Work request: Go through the lines below and copy each one that holds the string "bucket".

(Object transformation records)
☆ ☆ ☆

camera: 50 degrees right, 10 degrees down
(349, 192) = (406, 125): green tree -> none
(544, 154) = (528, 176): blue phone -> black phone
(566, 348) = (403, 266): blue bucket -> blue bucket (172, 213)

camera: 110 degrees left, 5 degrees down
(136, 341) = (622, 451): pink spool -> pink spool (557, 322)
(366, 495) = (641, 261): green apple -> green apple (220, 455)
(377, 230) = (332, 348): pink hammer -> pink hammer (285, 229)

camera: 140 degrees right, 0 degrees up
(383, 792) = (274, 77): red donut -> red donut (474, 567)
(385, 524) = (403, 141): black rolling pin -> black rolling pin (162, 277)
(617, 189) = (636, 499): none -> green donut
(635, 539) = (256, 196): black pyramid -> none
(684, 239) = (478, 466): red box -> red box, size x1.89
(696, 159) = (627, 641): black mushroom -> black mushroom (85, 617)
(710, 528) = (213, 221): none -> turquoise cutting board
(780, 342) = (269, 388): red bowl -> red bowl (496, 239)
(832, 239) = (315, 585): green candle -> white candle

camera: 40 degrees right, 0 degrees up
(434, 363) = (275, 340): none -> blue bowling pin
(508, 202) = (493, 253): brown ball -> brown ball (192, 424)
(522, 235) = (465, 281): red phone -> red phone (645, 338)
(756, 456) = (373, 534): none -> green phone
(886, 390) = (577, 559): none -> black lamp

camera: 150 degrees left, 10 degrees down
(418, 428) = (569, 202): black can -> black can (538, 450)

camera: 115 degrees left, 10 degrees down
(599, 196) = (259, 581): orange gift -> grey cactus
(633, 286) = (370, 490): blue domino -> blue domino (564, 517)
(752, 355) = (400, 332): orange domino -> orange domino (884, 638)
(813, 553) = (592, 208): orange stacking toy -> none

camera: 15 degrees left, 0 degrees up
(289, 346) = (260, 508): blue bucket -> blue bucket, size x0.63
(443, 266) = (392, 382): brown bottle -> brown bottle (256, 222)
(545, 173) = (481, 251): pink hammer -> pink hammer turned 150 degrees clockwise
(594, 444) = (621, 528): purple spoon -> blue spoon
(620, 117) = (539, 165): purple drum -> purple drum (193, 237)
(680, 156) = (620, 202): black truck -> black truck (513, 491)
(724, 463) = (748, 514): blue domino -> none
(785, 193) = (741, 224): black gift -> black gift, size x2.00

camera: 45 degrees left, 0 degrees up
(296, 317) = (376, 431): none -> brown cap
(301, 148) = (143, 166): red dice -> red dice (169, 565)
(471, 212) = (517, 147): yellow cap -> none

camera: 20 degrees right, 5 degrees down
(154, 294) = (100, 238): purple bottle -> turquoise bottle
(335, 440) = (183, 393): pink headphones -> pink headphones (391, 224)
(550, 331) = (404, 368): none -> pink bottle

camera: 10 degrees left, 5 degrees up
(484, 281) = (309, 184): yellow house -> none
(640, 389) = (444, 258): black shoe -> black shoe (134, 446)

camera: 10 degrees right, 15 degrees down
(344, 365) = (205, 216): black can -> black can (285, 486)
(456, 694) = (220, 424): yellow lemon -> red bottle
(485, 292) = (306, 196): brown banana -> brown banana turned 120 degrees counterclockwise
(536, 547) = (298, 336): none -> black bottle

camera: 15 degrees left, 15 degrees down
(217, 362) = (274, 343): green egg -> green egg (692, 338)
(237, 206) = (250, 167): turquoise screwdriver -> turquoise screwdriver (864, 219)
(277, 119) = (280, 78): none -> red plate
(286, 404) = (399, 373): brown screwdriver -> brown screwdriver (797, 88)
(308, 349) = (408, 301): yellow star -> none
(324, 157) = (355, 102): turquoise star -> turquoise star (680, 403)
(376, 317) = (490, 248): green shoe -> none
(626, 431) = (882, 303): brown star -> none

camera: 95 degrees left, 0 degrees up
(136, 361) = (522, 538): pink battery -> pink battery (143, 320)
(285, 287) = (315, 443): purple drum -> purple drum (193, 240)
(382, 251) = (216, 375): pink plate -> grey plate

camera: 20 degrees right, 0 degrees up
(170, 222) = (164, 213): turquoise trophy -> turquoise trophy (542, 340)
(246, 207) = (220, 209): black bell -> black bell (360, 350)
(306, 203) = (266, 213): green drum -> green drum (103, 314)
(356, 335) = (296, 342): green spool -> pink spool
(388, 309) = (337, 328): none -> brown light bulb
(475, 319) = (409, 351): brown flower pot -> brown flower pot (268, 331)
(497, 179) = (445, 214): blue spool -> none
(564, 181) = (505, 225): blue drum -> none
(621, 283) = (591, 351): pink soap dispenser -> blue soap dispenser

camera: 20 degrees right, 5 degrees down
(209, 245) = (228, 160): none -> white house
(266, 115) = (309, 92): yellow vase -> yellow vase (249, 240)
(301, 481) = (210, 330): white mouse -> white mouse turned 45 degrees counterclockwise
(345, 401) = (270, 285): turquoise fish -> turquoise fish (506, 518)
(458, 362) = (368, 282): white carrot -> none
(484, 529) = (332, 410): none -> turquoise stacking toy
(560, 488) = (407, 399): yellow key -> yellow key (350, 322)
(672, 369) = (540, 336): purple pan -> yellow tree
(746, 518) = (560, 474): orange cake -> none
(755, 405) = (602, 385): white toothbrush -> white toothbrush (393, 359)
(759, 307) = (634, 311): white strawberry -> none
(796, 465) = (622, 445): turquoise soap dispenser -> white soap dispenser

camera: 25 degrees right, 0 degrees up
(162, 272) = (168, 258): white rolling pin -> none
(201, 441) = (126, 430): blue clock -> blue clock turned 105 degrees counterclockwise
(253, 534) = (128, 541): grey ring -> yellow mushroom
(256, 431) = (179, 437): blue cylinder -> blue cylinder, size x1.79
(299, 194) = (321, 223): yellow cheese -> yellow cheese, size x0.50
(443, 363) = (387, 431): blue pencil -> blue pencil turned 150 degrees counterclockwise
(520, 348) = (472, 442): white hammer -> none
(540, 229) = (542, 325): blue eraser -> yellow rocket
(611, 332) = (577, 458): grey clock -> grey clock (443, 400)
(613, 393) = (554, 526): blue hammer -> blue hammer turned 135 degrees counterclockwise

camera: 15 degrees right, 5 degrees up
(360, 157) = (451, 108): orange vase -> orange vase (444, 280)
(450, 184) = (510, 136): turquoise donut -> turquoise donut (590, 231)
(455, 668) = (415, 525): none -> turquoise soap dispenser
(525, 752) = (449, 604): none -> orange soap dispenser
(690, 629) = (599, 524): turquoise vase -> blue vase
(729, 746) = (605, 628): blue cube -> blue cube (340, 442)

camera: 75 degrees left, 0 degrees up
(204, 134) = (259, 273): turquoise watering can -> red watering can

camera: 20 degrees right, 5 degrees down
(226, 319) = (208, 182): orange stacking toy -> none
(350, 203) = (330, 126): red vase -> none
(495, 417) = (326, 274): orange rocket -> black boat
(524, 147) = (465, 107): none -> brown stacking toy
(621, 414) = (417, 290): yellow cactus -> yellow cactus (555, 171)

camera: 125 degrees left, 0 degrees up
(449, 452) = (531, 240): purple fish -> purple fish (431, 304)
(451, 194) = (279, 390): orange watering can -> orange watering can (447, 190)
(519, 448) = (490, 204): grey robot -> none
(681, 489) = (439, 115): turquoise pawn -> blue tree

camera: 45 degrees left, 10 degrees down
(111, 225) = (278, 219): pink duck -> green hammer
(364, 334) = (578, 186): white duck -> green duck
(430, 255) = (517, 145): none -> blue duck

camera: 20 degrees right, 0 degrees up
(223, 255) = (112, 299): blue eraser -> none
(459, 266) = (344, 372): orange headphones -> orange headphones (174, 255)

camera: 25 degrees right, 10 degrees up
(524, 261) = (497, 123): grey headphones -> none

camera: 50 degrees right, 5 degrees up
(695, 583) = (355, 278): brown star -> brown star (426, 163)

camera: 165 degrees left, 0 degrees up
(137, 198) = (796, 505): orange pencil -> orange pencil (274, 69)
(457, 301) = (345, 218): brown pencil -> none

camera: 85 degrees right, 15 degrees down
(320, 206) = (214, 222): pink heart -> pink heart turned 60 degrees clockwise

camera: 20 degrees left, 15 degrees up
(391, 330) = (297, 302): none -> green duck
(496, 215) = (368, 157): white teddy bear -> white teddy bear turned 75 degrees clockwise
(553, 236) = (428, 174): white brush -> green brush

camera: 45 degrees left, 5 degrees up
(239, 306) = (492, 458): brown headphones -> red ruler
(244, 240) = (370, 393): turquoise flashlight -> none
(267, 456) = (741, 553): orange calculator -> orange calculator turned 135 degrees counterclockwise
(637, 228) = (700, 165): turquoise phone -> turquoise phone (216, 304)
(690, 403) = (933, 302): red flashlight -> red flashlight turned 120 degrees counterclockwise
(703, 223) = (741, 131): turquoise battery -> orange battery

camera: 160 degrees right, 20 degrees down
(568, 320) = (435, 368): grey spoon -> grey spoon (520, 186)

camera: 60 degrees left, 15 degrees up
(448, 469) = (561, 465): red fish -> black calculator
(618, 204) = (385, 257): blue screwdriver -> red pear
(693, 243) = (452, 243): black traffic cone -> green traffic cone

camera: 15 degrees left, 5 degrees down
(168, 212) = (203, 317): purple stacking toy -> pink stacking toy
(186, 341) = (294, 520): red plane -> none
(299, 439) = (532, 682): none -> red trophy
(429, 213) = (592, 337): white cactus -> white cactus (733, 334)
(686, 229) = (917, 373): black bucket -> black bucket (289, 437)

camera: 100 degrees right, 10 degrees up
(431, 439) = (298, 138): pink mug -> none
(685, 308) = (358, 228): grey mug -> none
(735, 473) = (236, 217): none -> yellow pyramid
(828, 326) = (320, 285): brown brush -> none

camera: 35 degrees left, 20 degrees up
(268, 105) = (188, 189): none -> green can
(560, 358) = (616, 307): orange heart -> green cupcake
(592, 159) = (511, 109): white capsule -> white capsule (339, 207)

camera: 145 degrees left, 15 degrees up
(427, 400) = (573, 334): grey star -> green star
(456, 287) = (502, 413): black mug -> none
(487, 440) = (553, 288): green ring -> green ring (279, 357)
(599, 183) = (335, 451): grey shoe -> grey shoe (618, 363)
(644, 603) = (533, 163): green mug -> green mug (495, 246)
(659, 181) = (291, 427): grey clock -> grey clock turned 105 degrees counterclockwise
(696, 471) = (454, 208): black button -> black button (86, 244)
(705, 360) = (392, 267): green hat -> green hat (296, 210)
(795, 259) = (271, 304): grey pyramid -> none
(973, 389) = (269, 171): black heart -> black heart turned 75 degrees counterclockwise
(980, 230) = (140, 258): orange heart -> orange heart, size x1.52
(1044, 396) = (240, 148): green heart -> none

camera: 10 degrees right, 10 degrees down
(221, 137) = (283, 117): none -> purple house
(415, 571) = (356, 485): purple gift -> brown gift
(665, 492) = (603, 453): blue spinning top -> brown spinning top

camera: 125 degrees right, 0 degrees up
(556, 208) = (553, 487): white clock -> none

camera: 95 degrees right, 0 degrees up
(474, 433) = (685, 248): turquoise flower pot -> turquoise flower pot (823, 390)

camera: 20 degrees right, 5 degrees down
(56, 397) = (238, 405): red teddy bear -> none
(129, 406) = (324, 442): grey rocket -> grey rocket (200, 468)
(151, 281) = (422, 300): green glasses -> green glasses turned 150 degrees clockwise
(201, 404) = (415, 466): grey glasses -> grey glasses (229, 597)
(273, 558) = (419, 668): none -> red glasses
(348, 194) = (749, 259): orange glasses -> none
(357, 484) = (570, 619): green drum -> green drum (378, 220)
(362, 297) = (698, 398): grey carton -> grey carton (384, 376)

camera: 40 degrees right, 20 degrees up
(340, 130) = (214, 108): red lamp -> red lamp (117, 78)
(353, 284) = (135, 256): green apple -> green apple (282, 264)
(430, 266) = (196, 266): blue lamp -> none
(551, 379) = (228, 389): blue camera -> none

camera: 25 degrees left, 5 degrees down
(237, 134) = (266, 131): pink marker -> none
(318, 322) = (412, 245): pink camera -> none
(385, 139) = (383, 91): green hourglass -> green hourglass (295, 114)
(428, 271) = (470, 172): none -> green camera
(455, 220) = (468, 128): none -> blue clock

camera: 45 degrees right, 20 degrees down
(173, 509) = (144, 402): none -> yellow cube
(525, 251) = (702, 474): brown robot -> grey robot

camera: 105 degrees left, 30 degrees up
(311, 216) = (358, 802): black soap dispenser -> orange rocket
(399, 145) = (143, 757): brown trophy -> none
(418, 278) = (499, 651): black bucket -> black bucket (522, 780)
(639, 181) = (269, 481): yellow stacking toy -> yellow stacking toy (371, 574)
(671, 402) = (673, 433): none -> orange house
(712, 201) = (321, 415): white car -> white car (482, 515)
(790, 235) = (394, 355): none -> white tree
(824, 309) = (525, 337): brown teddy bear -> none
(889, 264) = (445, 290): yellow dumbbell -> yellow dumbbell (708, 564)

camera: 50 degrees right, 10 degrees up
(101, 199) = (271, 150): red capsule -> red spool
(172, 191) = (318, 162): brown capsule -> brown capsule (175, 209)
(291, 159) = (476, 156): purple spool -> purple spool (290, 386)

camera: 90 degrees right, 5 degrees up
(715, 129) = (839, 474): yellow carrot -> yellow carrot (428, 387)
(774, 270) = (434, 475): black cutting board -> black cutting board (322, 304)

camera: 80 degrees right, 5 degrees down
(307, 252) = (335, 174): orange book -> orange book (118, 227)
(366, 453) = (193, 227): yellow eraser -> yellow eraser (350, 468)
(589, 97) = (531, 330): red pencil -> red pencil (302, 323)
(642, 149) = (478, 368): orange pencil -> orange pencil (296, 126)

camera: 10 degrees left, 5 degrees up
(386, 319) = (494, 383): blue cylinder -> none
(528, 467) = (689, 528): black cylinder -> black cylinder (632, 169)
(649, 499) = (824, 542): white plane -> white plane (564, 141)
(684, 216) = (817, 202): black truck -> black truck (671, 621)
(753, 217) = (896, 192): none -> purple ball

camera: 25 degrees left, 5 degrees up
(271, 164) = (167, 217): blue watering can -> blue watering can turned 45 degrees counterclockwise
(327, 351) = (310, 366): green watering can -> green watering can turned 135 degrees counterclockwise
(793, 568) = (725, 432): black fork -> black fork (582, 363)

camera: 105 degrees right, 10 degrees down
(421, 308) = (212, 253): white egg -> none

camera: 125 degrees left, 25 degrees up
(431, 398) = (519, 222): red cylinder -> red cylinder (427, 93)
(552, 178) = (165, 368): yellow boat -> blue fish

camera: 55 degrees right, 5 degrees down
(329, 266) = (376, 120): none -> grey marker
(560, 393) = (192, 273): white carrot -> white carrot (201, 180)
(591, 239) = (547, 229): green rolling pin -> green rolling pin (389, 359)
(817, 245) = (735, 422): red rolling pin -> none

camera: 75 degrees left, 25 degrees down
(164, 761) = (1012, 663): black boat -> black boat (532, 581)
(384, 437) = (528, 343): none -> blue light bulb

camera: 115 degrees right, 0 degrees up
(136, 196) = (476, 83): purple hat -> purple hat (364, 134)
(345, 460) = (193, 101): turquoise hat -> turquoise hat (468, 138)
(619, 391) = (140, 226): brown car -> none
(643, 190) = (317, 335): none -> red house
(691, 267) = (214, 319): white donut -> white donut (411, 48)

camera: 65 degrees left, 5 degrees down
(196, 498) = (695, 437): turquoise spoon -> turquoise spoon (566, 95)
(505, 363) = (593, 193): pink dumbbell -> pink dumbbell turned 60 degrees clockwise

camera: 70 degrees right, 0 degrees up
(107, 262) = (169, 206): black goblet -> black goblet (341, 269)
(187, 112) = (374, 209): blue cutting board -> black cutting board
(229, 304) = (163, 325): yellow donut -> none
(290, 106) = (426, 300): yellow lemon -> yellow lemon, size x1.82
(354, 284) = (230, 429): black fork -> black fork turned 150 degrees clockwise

☆ ☆ ☆

Result of the task:
(566, 348) = (403, 266): blue bucket -> blue bucket (172, 213)
(289, 346) = (260, 508): blue bucket -> blue bucket, size x0.63
(686, 229) = (917, 373): black bucket -> black bucket (289, 437)
(418, 278) = (499, 651): black bucket -> black bucket (522, 780)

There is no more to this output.